Difference listings
*** Block opens ***
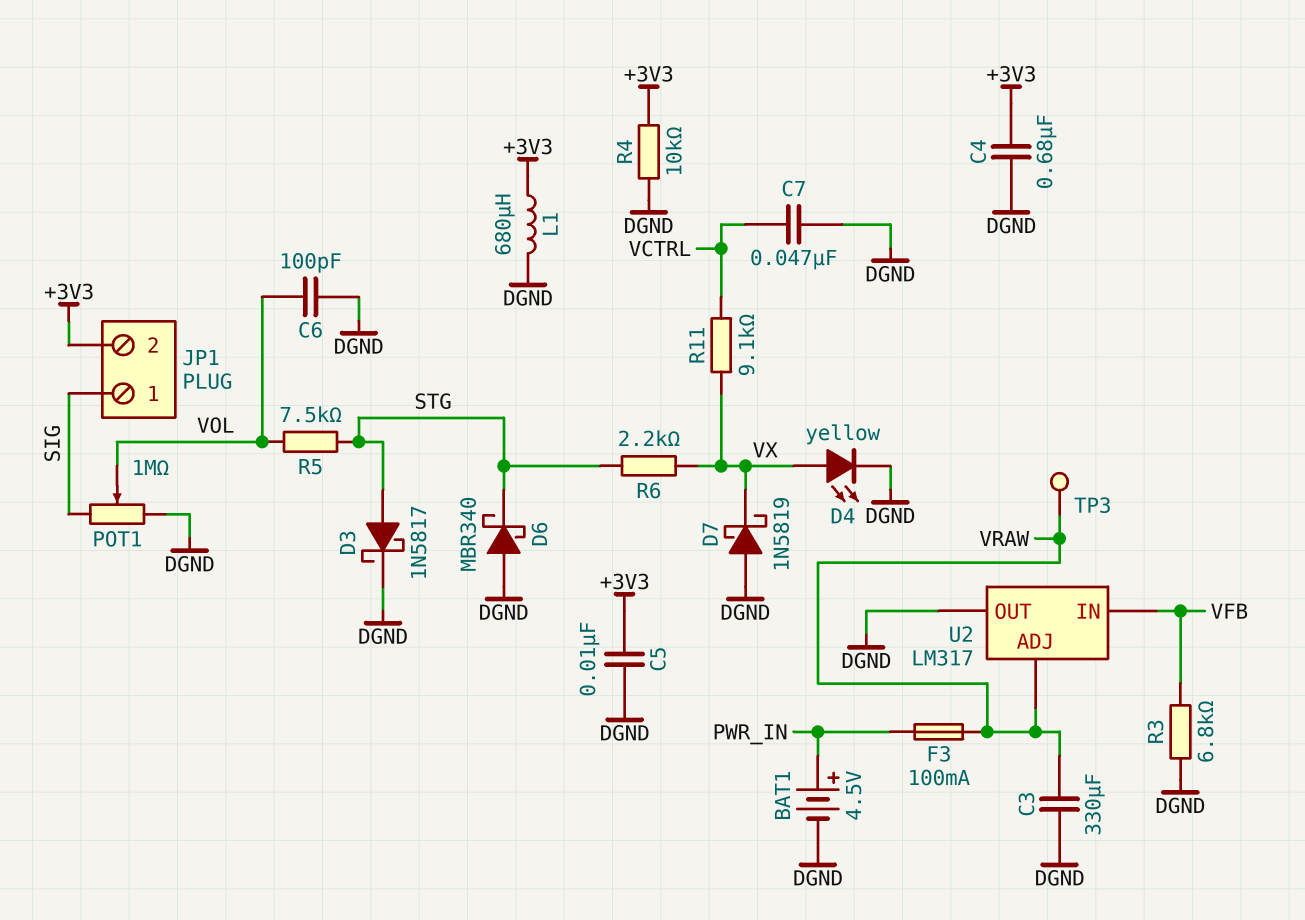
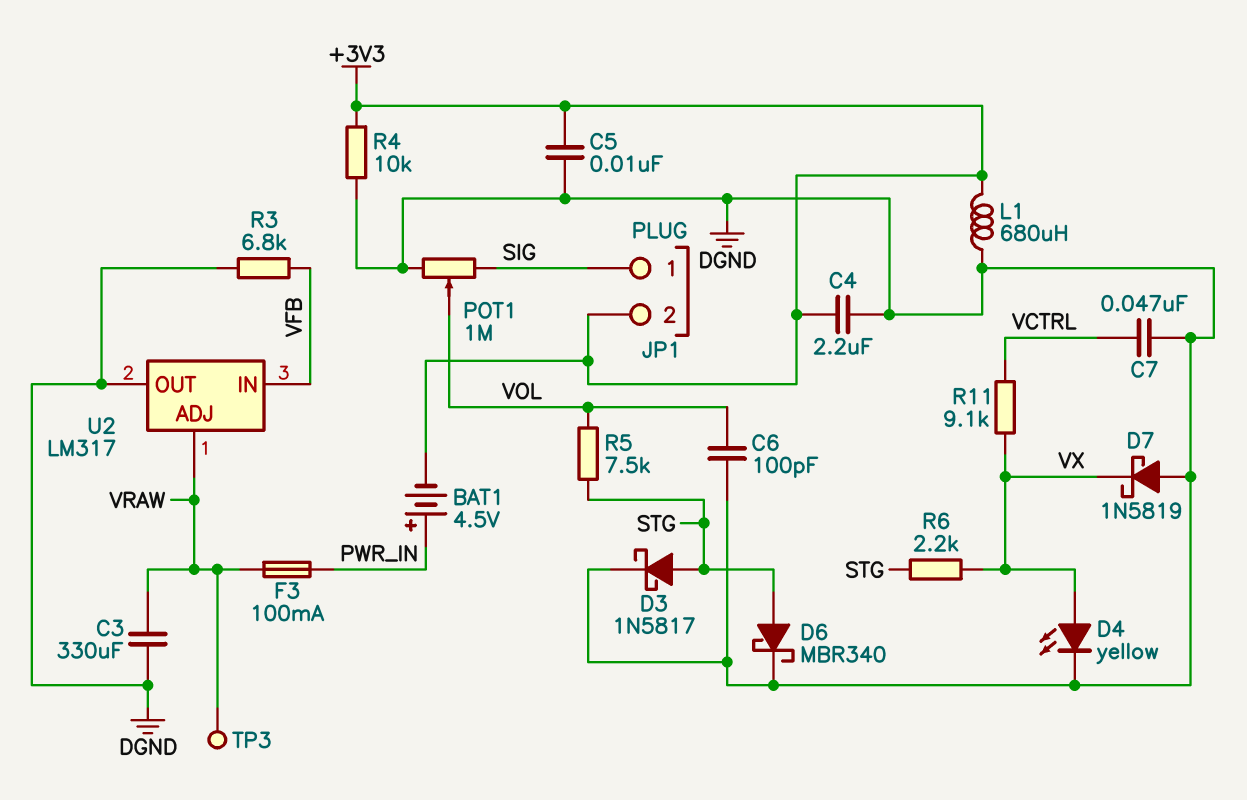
BAT1: 4.5V (plus PWR_IN, minus DGND) -> 4.5V (plus PWR_IN, minus +3V3)
C4: 680nF (+3V3, DGND) -> 2.2uF (+3V3, DGND)
D6: schottky MBR340 (A DGND, K STG) -> schottky MBR340 (A STG, K DGND)

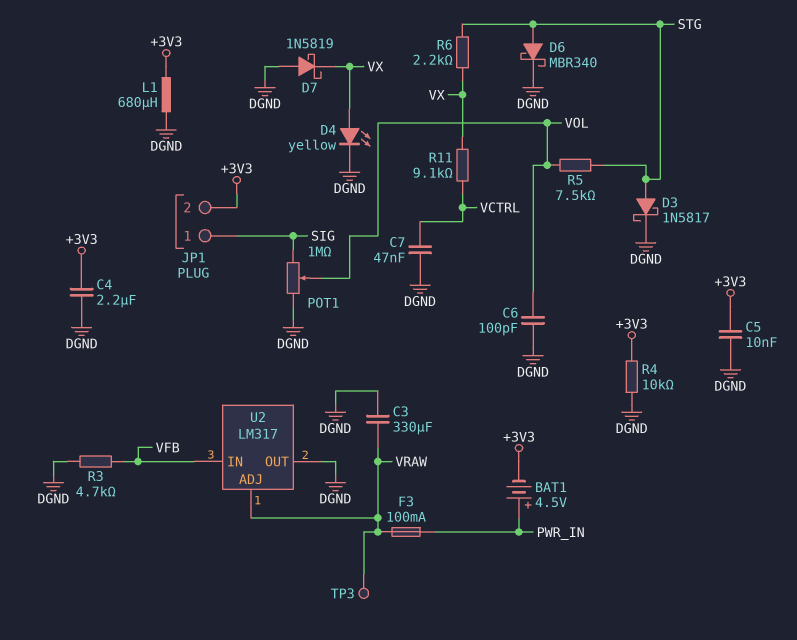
R3: 6.8k (DGND, VFB) -> 4.7k (DGND, VFB)

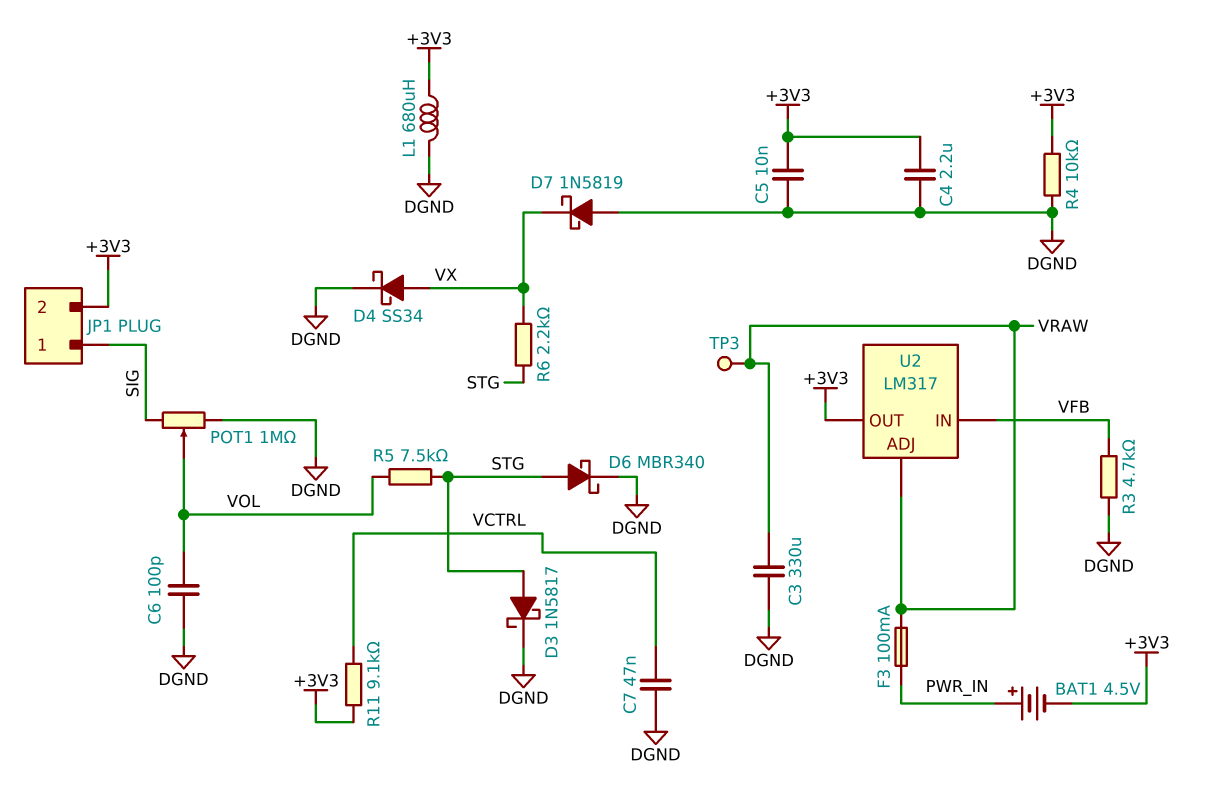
D4: LED yellow (A VX, K DGND) -> schottky SS34 (A VX, K DGND)
R11: 9.1k (VCTRL, VX) -> 9.1k (+3V3, VCTRL)
U2 pin OUT: DGND -> +3V3

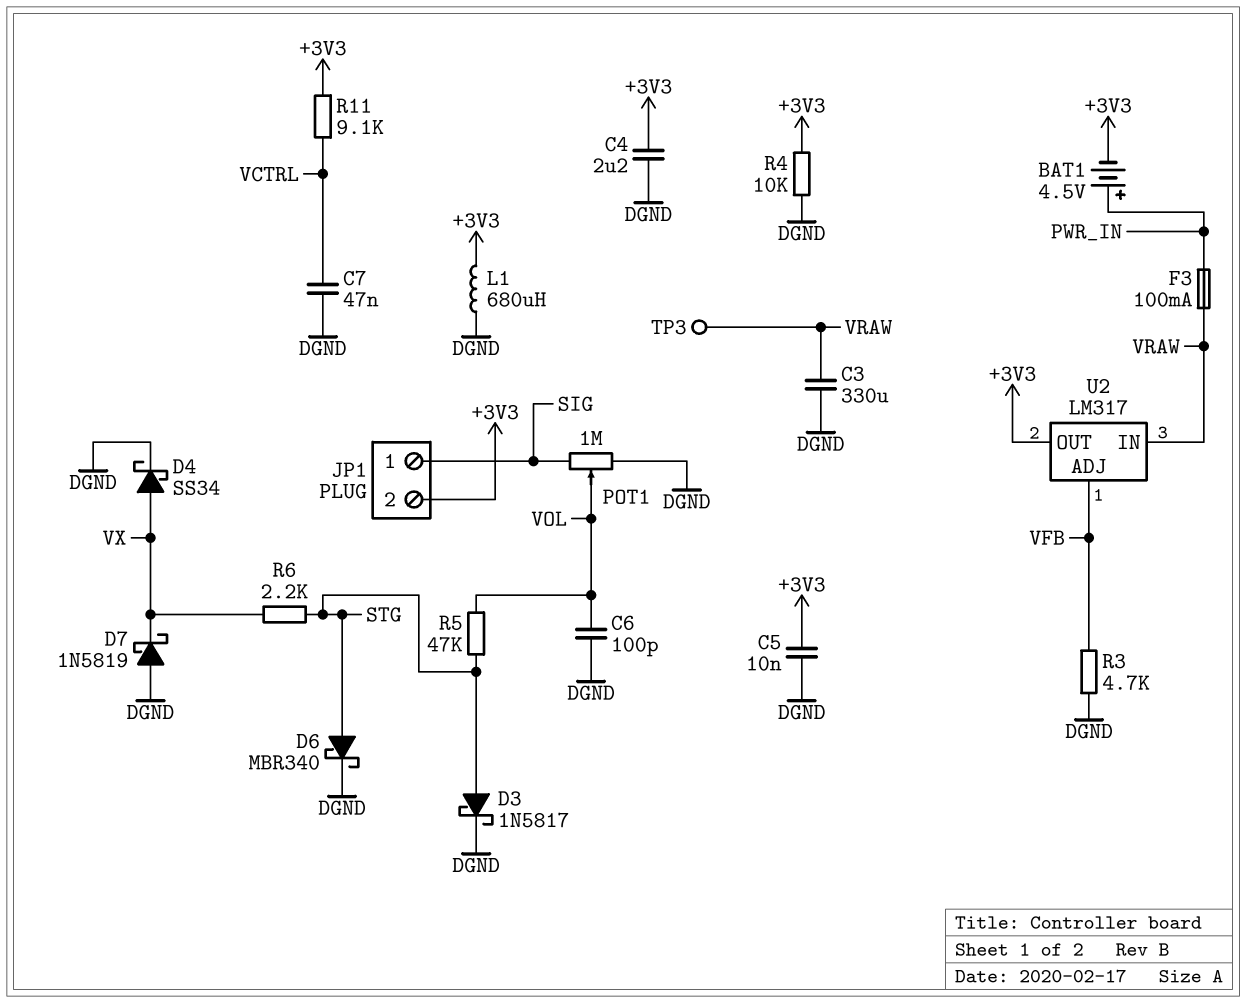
R5: 7.5k (STG, VOL) -> 47k (STG, VOL)
U2 pin ADJ: VRAW -> VFB
U2 pin IN: VFB -> VRAW

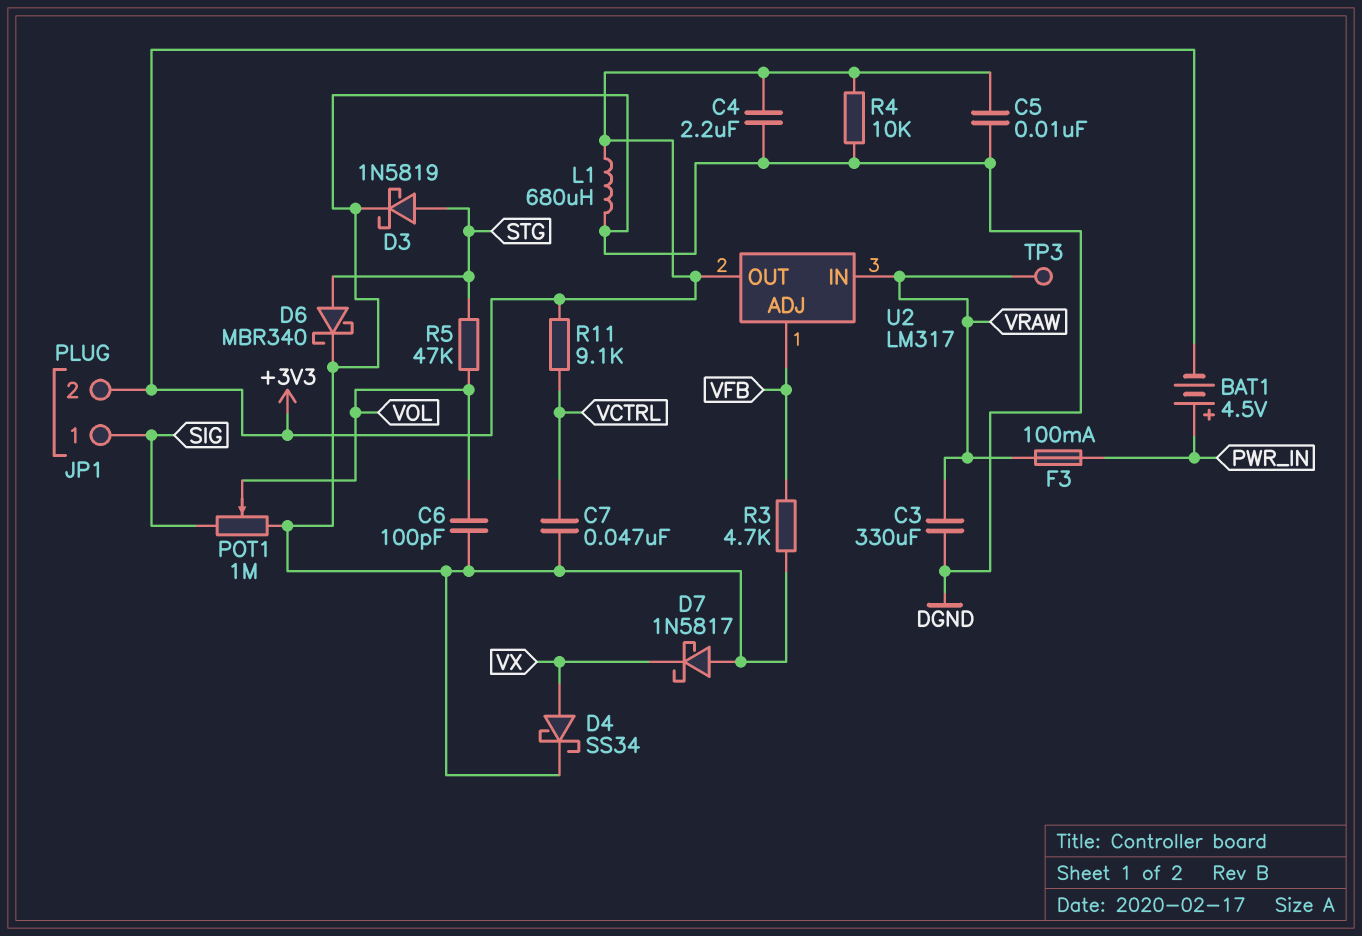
D3: schottky 1N5817 (A STG, K DGND) -> schottky 1N5819 (A STG, K DGND)
D7: schottky 1N5819 (A DGND, K VX) -> schottky 1N5817 (A DGND, K VX)
R6: 2.2k (STG, VX) -> none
*** Block closes ***
* [Aim of the task] Read through the entries and copy every line that includes "DGND".

* [Answer to this problem]
BAT1: 4.5V (plus PWR_IN, minus DGND) -> 4.5V (plus PWR_IN, minus +3V3)
C4: 680nF (+3V3, DGND) -> 2.2uF (+3V3, DGND)
D6: schottky MBR340 (A DGND, K STG) -> schottky MBR340 (A STG, K DGND)
R3: 6.8k (DGND, VFB) -> 4.7k (DGND, VFB)
D4: LED yellow (A VX, K DGND) -> schottky SS34 (A VX, K DGND)
U2 pin OUT: DGND -> +3V3
D3: schottky 1N5817 (A STG, K DGND) -> schottky 1N5819 (A STG, K DGND)
D7: schottky 1N5819 (A DGND, K VX) -> schottky 1N5817 (A DGND, K VX)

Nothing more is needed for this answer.